[Start of section]

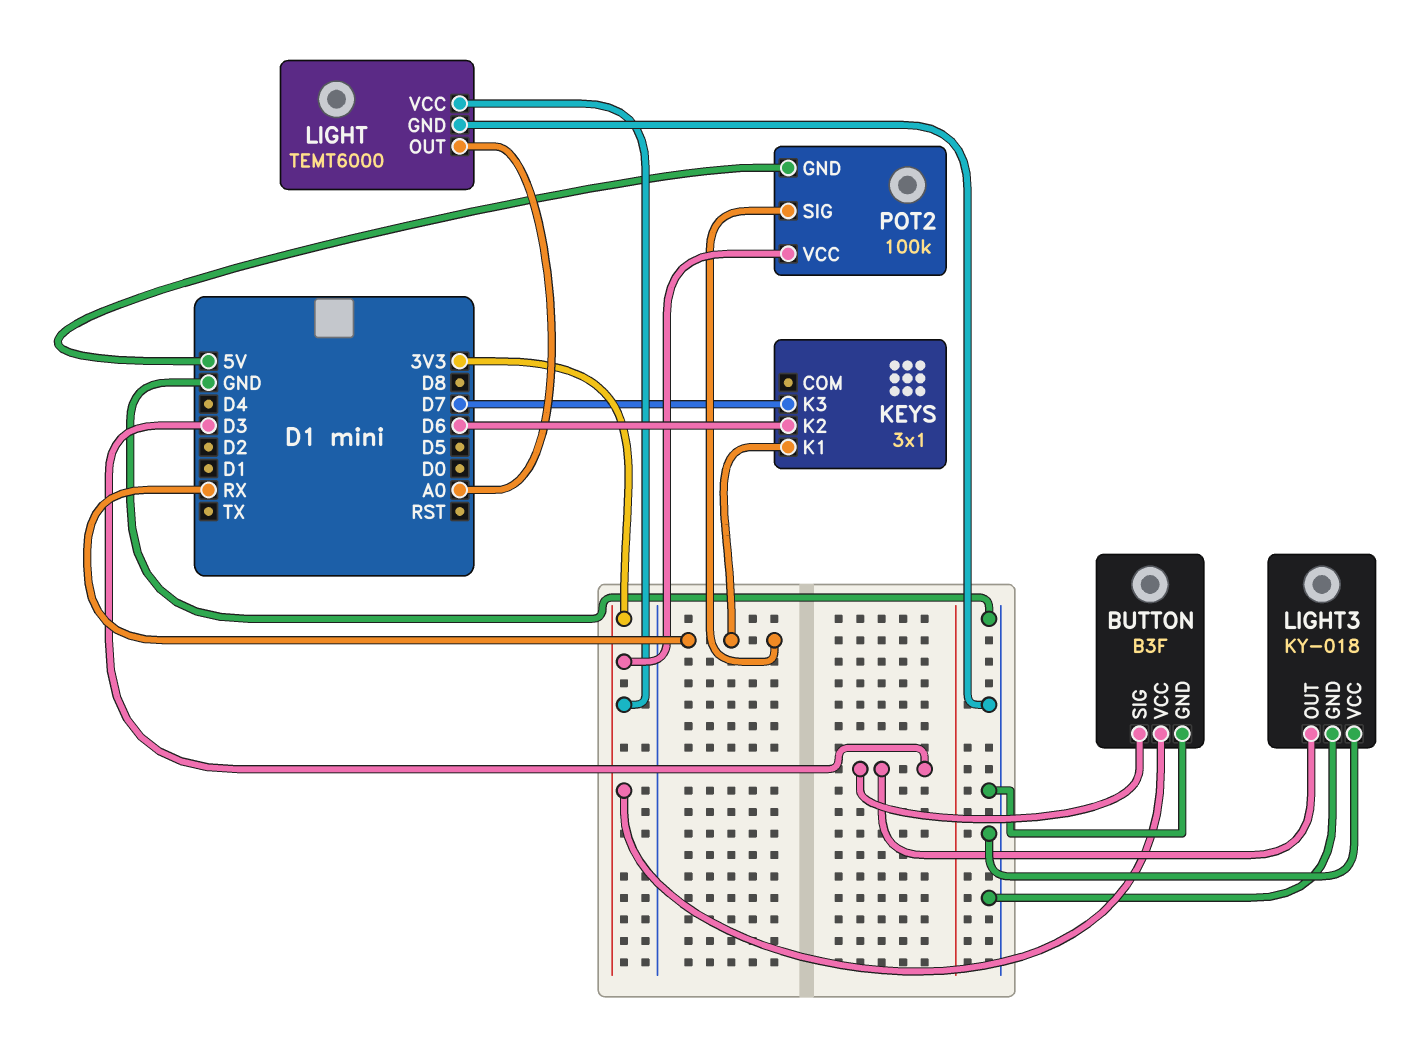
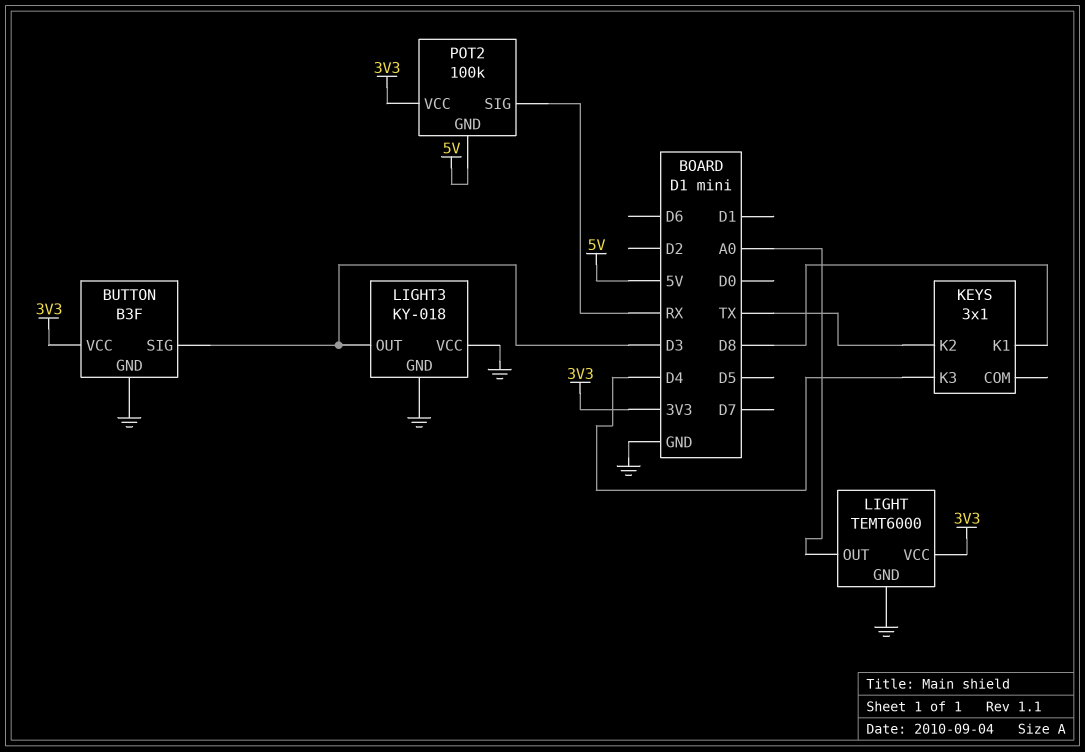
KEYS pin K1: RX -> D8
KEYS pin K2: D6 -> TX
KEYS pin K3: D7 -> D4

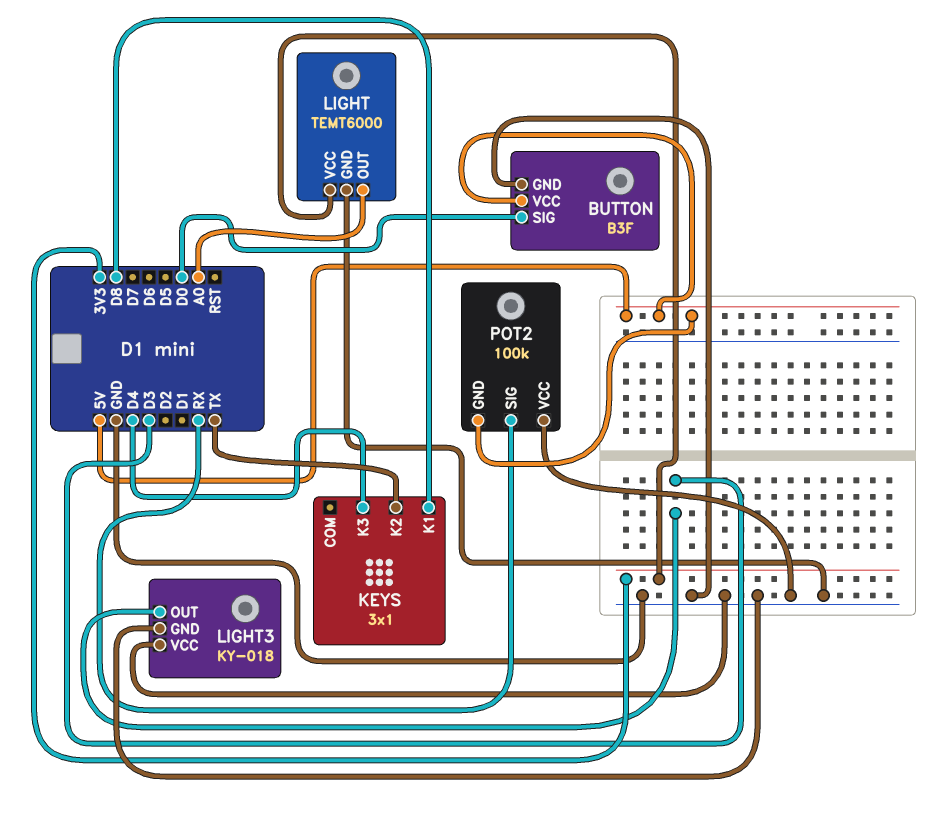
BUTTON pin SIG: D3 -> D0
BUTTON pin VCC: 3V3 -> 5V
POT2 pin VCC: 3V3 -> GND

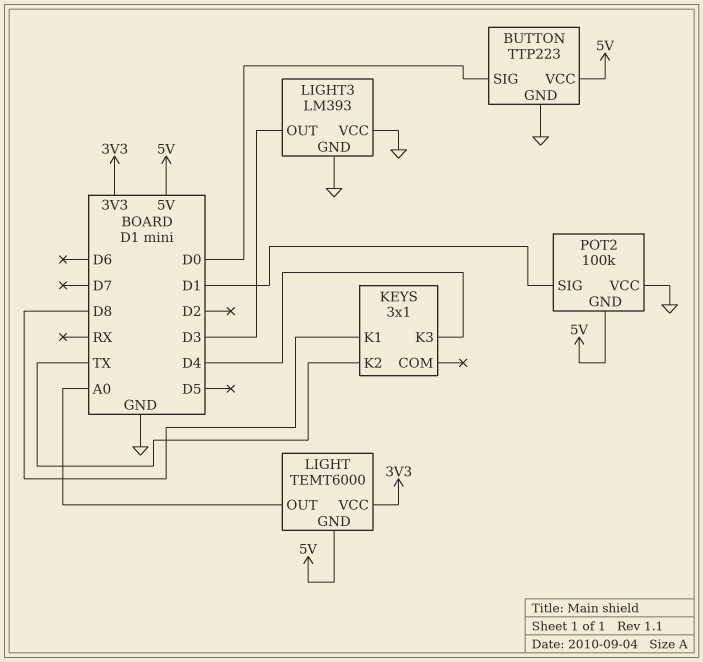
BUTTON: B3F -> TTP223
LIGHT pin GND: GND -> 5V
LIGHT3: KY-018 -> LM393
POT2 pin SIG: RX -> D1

[End of section]

Task instructions:
Scan the listing above. Collect all lines with the word "BUTTON".

Solution to this task:
BUTTON pin SIG: D3 -> D0
BUTTON pin VCC: 3V3 -> 5V
BUTTON: B3F -> TTP223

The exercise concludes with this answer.